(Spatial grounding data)
──────

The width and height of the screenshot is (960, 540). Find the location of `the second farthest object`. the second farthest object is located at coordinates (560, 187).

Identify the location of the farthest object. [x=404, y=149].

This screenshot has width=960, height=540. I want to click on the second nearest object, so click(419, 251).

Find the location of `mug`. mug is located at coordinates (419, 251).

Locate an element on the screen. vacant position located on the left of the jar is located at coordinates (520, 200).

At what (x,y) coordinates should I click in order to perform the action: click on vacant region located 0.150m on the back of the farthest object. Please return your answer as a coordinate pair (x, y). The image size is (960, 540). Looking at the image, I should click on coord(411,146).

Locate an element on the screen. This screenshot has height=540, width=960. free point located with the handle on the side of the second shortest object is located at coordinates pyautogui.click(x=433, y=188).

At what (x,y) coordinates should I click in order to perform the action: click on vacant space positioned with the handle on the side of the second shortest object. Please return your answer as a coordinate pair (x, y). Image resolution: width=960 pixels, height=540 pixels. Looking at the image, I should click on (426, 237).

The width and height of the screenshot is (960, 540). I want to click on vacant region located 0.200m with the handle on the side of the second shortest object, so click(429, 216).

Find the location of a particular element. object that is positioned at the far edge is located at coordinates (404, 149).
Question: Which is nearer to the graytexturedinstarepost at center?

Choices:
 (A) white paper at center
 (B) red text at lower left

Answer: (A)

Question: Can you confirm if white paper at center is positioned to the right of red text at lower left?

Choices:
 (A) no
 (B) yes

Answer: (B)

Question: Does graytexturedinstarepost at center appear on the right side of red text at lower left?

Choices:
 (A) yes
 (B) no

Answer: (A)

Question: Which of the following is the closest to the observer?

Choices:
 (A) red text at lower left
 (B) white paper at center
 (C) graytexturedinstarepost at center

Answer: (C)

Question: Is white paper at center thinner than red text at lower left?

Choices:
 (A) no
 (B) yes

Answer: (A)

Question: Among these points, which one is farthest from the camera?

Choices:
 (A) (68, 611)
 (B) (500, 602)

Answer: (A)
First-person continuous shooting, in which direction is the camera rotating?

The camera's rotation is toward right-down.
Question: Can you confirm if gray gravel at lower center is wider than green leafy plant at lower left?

──────

__PROBLEM TO WORK ON__
Copy the data from the line containing "Answer: (B)" through the line containing "Question: Which of", swapping "Choices:" for "Options:" and leaving everything else unchanged.

__ANSWER SECTION__
Answer: (B)

Question: Does graytexturedinstarepost at center appear on the right side of red text at lower left?

Options:
 (A) yes
 (B) no

Answer: (A)

Question: Which of the following is the closest to the observer?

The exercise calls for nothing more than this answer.